Pull out each line of the listing below that contains the string "place".

= = = = = = =

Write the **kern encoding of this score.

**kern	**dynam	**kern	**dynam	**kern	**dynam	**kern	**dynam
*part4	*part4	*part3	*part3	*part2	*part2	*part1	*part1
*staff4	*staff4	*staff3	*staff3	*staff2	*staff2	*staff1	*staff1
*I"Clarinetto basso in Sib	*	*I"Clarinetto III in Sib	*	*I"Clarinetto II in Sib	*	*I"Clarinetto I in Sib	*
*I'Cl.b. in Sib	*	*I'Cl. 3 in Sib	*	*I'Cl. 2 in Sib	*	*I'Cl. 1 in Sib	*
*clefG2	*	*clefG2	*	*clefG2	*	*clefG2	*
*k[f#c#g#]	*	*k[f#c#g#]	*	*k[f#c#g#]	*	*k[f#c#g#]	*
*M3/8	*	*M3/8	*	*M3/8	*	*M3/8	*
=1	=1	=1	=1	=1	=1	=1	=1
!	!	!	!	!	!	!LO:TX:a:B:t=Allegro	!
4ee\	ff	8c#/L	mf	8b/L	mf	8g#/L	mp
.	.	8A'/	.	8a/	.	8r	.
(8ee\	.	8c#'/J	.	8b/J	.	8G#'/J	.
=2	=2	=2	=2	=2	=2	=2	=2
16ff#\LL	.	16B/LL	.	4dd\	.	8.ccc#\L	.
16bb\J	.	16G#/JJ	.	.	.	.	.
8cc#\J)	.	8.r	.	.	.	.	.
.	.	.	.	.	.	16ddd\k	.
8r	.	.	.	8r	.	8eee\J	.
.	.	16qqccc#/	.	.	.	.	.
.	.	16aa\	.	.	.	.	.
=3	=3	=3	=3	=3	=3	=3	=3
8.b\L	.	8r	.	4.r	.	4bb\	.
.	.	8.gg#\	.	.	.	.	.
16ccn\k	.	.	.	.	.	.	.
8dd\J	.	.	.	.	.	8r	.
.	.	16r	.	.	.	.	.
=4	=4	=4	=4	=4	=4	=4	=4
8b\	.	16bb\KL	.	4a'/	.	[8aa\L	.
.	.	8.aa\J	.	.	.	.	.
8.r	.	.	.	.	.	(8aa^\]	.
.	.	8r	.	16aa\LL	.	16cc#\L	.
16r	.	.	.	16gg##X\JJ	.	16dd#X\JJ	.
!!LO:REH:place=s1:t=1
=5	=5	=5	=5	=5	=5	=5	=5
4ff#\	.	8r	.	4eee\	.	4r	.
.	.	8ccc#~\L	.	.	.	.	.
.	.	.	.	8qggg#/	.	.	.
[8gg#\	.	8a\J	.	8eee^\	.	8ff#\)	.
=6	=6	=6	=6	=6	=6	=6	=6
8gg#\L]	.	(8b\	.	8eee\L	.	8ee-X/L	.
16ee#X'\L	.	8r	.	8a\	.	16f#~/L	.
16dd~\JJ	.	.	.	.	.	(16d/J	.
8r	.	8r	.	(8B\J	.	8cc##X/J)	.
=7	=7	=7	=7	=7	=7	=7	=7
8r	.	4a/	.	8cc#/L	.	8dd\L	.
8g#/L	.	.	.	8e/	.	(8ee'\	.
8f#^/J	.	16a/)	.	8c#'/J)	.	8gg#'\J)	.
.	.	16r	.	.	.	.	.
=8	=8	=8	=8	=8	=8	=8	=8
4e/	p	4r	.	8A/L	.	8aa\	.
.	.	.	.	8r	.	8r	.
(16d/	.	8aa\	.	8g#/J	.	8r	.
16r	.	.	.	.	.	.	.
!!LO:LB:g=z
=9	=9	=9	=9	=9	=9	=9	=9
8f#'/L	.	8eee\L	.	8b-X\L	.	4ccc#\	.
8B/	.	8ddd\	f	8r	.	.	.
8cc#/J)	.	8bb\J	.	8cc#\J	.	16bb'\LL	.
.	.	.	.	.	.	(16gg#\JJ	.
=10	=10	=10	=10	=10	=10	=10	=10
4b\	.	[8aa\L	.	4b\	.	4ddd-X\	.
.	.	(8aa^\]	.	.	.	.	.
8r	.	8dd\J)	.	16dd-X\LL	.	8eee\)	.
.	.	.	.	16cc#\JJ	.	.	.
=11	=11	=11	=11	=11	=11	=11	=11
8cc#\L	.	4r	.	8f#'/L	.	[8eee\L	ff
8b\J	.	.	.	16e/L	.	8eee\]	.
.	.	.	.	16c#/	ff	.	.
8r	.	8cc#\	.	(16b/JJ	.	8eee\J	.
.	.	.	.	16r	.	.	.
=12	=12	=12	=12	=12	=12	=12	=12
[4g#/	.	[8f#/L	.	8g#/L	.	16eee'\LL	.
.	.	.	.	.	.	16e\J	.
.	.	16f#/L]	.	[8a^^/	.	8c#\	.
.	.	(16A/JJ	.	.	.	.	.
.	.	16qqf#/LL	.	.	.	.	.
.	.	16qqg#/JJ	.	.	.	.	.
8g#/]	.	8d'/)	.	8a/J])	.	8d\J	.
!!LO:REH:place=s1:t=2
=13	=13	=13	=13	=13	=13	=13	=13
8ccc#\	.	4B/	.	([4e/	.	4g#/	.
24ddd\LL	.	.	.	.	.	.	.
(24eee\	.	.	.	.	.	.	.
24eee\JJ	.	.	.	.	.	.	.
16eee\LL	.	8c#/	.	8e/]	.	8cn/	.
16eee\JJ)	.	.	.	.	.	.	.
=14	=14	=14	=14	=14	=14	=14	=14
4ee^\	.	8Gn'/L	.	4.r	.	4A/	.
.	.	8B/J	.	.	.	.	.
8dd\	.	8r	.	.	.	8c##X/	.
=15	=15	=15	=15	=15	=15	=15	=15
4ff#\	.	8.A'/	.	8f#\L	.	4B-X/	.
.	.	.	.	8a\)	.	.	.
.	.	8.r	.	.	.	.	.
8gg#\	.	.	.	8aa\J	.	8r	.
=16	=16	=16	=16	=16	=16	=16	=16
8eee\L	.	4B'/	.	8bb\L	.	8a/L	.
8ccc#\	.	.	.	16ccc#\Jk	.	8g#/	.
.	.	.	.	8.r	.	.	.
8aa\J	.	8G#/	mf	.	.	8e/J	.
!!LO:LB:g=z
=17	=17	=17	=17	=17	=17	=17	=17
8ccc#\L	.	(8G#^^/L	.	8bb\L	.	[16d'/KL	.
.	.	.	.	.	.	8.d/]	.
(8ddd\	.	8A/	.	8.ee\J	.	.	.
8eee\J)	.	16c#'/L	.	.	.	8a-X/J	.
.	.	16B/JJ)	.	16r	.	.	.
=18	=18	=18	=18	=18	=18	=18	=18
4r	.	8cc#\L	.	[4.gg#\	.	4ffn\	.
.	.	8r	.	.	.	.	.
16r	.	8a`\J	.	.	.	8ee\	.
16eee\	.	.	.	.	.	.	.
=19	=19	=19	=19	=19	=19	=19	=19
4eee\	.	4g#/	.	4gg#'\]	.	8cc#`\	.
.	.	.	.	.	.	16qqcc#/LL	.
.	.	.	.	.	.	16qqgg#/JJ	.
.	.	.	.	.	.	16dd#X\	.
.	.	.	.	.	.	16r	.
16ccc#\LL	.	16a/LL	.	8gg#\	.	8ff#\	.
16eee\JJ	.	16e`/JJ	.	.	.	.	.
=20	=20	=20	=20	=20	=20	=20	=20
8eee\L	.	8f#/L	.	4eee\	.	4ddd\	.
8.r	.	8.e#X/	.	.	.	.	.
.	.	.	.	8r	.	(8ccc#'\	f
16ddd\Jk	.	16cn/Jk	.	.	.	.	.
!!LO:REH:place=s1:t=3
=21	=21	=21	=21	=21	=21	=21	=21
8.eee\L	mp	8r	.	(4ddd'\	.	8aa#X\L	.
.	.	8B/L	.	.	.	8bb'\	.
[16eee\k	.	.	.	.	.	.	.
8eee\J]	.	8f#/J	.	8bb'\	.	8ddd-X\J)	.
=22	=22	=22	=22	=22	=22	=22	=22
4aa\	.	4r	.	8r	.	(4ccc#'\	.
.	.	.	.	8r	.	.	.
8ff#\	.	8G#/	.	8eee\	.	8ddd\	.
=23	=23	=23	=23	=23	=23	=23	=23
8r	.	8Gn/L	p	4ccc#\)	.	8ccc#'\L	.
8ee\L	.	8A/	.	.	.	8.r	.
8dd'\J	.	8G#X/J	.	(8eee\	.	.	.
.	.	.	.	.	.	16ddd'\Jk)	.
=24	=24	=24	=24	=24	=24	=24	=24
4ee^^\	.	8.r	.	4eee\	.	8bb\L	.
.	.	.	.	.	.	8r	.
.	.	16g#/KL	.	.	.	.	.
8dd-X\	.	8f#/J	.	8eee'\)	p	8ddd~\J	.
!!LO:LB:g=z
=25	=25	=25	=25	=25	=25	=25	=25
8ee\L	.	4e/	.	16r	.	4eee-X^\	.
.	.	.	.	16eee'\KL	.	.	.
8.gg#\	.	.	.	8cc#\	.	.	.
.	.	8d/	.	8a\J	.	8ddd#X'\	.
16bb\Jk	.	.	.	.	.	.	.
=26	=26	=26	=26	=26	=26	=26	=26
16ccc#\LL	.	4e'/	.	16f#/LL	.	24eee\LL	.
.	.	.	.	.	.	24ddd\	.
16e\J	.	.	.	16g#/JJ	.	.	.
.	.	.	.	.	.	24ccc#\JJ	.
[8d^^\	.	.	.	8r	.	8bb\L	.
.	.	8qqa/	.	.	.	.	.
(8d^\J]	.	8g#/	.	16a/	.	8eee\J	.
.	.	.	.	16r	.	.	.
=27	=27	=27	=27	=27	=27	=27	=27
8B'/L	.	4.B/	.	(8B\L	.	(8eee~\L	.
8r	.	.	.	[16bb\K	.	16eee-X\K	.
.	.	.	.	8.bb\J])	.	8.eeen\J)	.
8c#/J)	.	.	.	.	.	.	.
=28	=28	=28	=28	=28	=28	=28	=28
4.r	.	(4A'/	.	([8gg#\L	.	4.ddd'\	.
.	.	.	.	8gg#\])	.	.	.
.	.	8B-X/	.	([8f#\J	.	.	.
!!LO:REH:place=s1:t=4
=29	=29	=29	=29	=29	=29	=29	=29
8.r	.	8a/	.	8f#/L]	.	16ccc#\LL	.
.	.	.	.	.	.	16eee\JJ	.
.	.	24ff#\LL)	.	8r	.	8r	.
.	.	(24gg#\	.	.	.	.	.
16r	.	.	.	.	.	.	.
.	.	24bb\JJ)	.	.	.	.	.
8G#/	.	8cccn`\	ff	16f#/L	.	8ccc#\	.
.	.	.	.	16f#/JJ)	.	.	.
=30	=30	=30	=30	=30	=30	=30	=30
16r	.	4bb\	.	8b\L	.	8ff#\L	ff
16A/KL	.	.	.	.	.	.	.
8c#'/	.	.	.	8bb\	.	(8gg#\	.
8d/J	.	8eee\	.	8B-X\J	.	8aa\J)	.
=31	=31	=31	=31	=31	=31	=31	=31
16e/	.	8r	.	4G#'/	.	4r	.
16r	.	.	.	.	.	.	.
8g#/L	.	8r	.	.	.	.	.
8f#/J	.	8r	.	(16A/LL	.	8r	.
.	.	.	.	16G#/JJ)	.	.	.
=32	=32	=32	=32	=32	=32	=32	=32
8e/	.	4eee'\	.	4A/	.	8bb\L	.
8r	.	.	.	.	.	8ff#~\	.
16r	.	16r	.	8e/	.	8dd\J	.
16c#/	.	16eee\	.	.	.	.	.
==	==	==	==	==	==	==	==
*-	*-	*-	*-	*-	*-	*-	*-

= = = = = = =

**ANSWER TO THE TASK:**
!!LO:REH:place=s1:t=1
!!LO:REH:place=s1:t=2
!!LO:REH:place=s1:t=3
!!LO:REH:place=s1:t=4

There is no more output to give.